• [Exercise description] Set down the data below word for word, and leave the images aside.

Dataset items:
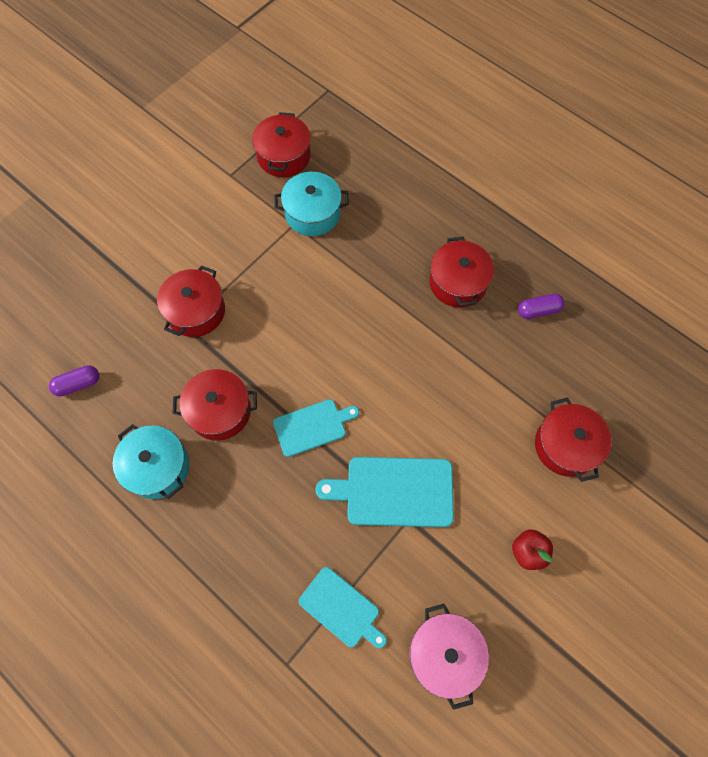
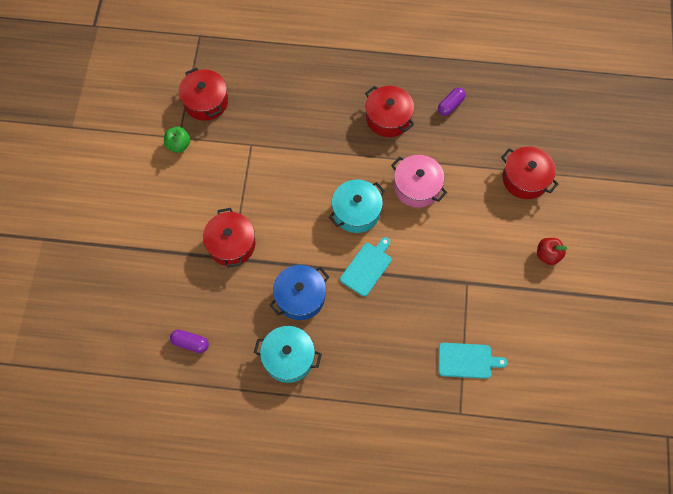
camera: 35 degrees left, 0 degrees up
purple capsule [49,365,99,397] -> purple capsule turned 75 degrees clockwise [170,330,209,353]
red pot [173,369,257,441] -> blue pot [270,265,329,320]
turquoise pot [274,172,349,236] -> turquoise pot moved to [329,180,385,233]
turquoise cutting board [316,457,454,527] -> none
pink pot [409,604,489,710] -> pink pot moved to [391,155,447,208]
none -> green apple [164,127,191,153]

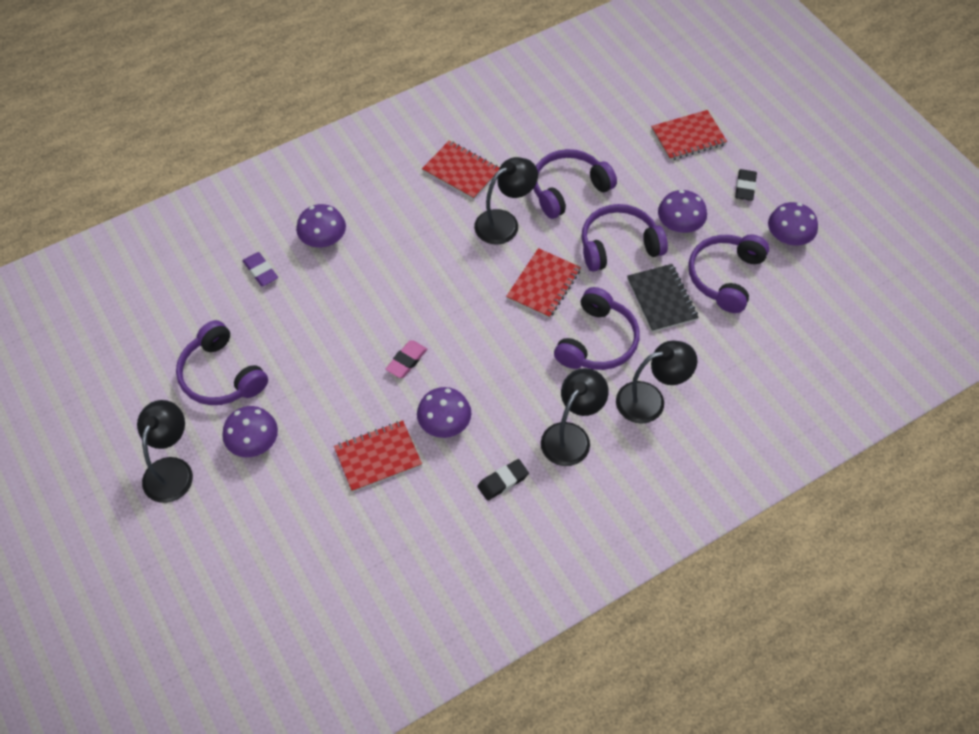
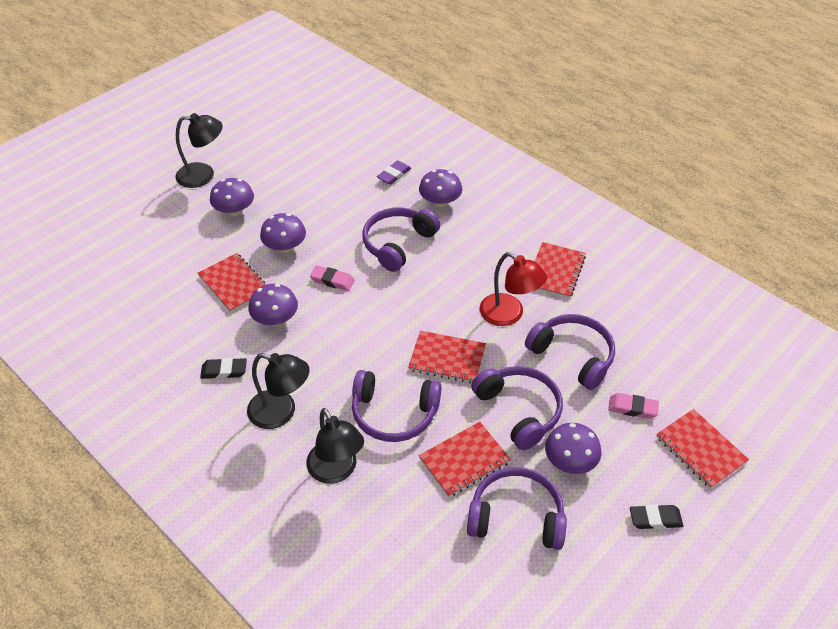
camera: 75 degrees right, 10 degrees down
purple headphones [176,320,268,405] -> purple headphones moved to [363,207,440,272]
black lamp [474,157,538,245] -> red lamp [480,252,547,326]
black eraser [477,459,529,501] -> black eraser turned 45 degrees counterclockwise [200,358,247,379]
black notebook [627,264,699,332] -> red notebook [419,422,511,497]
purple mushroom [768,202,818,245] -> purple mushroom moved to [260,213,306,253]
none -> pink eraser [608,393,659,419]

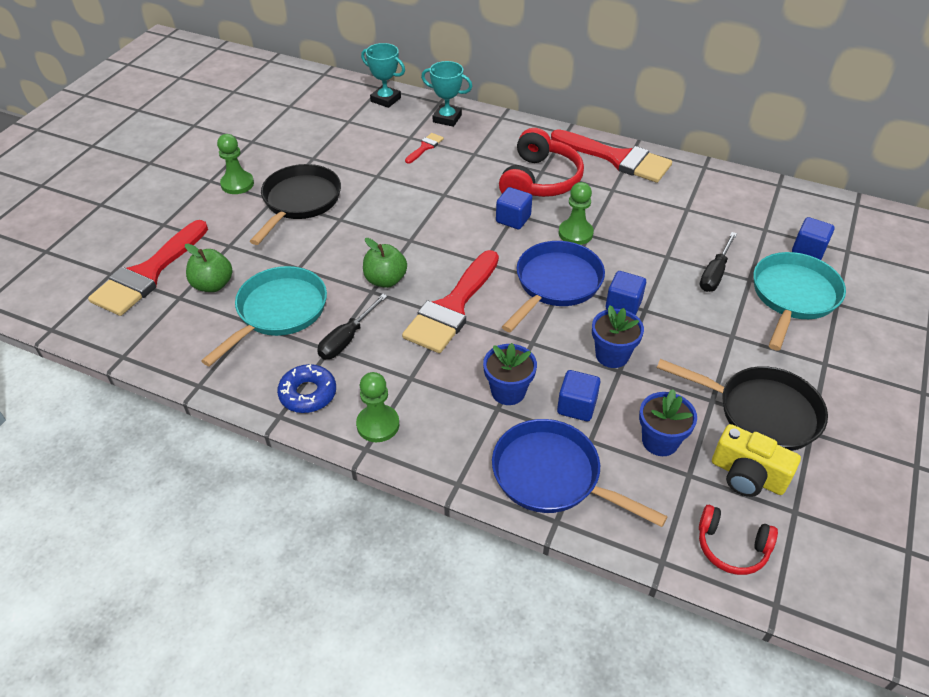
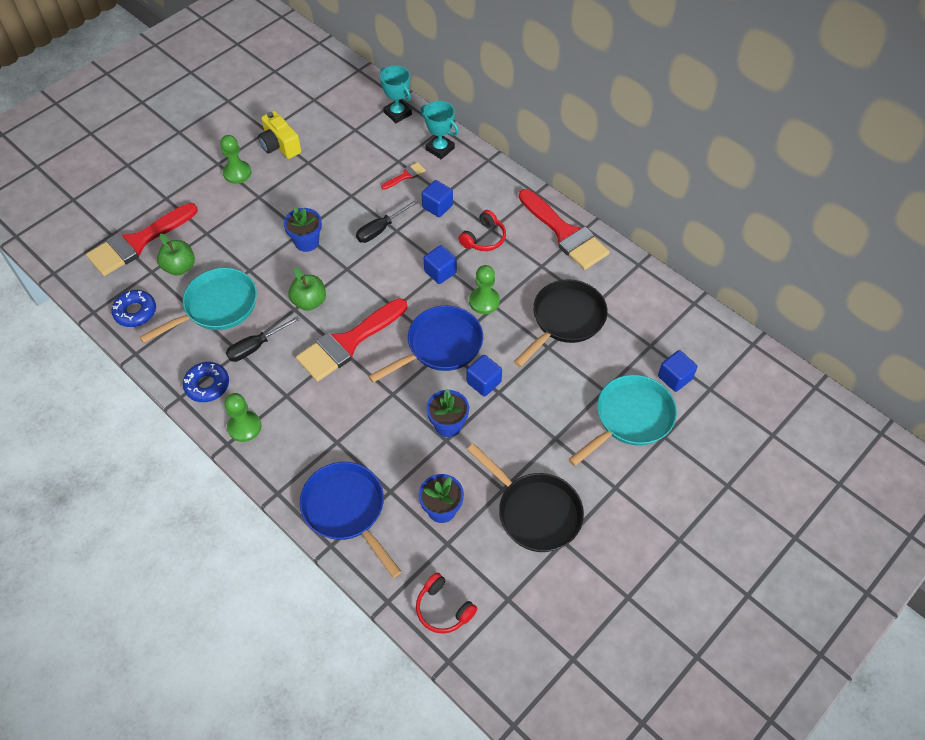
camera: 20 degrees right, 10 degrees up
black pan [250,164,341,245] -> black pan moved to [514,279,608,367]
blue flower pot [483,343,537,405] -> blue flower pot moved to [284,207,322,252]
red headphones [499,128,584,197] -> red headphones [458,210,506,251], size x0.57
blue cube [557,370,600,421] -> blue cube moved to [422,180,453,217]
black screwdriver [700,232,737,292] -> black screwdriver moved to [356,200,418,243]
yellow camera [712,424,801,497] -> yellow camera moved to [258,111,301,159]
none -> blue donut [112,290,156,327]

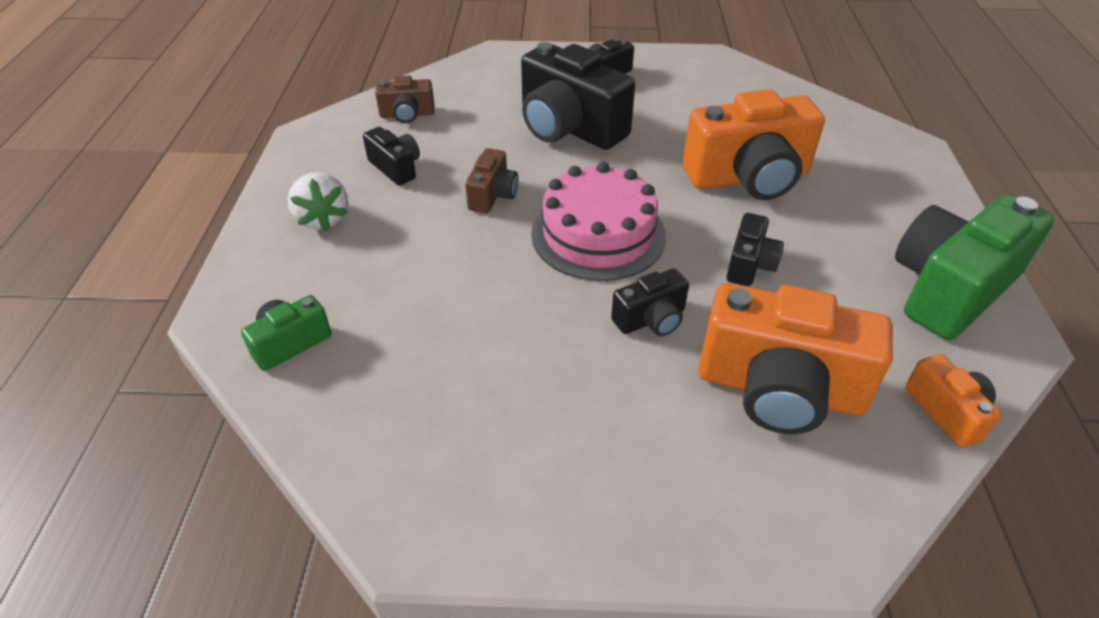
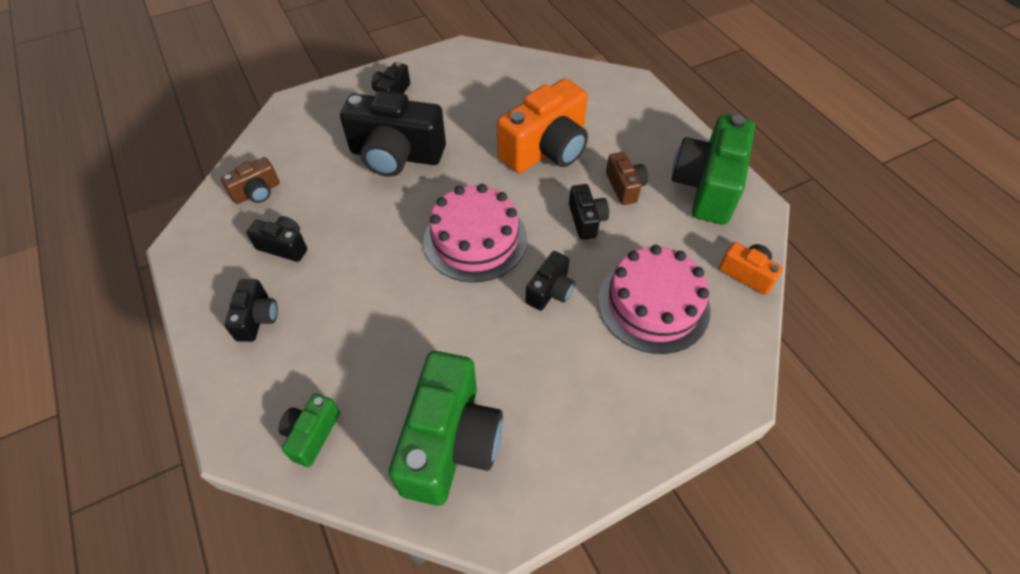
camera: 30 degrees left, 10 degrees up
white strawberry [288,172,348,231] -> black camera [225,279,278,342]
brown camera [465,148,518,213] -> brown camera moved to [606,152,648,205]
orange camera [698,283,893,434] -> pink cake [598,245,711,354]
none -> green camera [389,351,503,506]

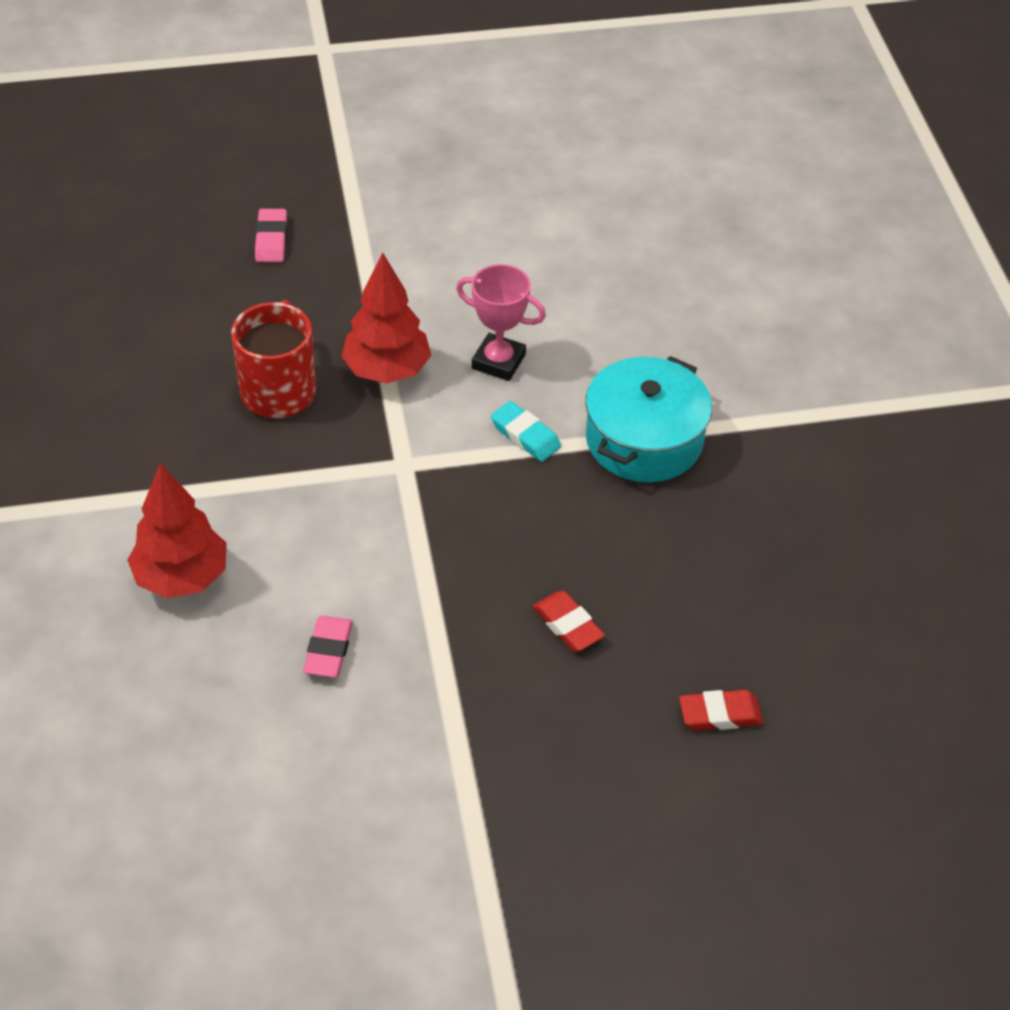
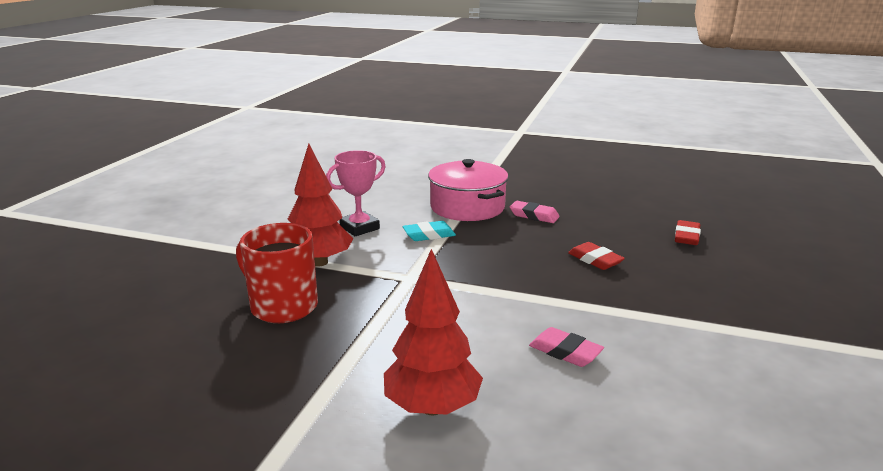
camera: 60 degrees left, 25 degrees down
pink eraser [255,209,287,262] -> pink eraser moved to [510,201,560,223]
red eraser [533,591,605,651] -> red eraser turned 60 degrees clockwise [568,242,625,270]
turquoise pot [586,356,712,482] -> pink pot [428,159,508,221]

• [Answer for the task]
camera: 35 degrees left, 0 degrees up
purple capsule [49,365,99,397] -> purple capsule turned 75 degrees clockwise [170,330,209,353]
red pot [173,369,257,441] -> blue pot [270,265,329,320]
turquoise pot [274,172,349,236] -> turquoise pot moved to [329,180,385,233]
turquoise cutting board [316,457,454,527] -> none
pink pot [409,604,489,710] -> pink pot moved to [391,155,447,208]
none -> green apple [164,127,191,153]

camera: 75 degrees right, 10 degrees down
purple headphones [176,320,268,405] -> purple headphones moved to [363,207,440,272]
black lamp [474,157,538,245] -> red lamp [480,252,547,326]
black eraser [477,459,529,501] -> black eraser turned 45 degrees counterclockwise [200,358,247,379]
black notebook [627,264,699,332] -> red notebook [419,422,511,497]
purple mushroom [768,202,818,245] -> purple mushroom moved to [260,213,306,253]
none -> pink eraser [608,393,659,419]

camera: 20 degrees right, 10 degrees up
black pan [250,164,341,245] -> black pan moved to [514,279,608,367]
blue flower pot [483,343,537,405] -> blue flower pot moved to [284,207,322,252]
red headphones [499,128,584,197] -> red headphones [458,210,506,251], size x0.57
blue cube [557,370,600,421] -> blue cube moved to [422,180,453,217]
black screwdriver [700,232,737,292] -> black screwdriver moved to [356,200,418,243]
yellow camera [712,424,801,497] -> yellow camera moved to [258,111,301,159]
none -> blue donut [112,290,156,327]

camera: 30 degrees left, 10 degrees up
white strawberry [288,172,348,231] -> black camera [225,279,278,342]
brown camera [465,148,518,213] -> brown camera moved to [606,152,648,205]
orange camera [698,283,893,434] -> pink cake [598,245,711,354]
none -> green camera [389,351,503,506]

camera: 60 degrees left, 25 degrees down
pink eraser [255,209,287,262] -> pink eraser moved to [510,201,560,223]
red eraser [533,591,605,651] -> red eraser turned 60 degrees clockwise [568,242,625,270]
turquoise pot [586,356,712,482] -> pink pot [428,159,508,221]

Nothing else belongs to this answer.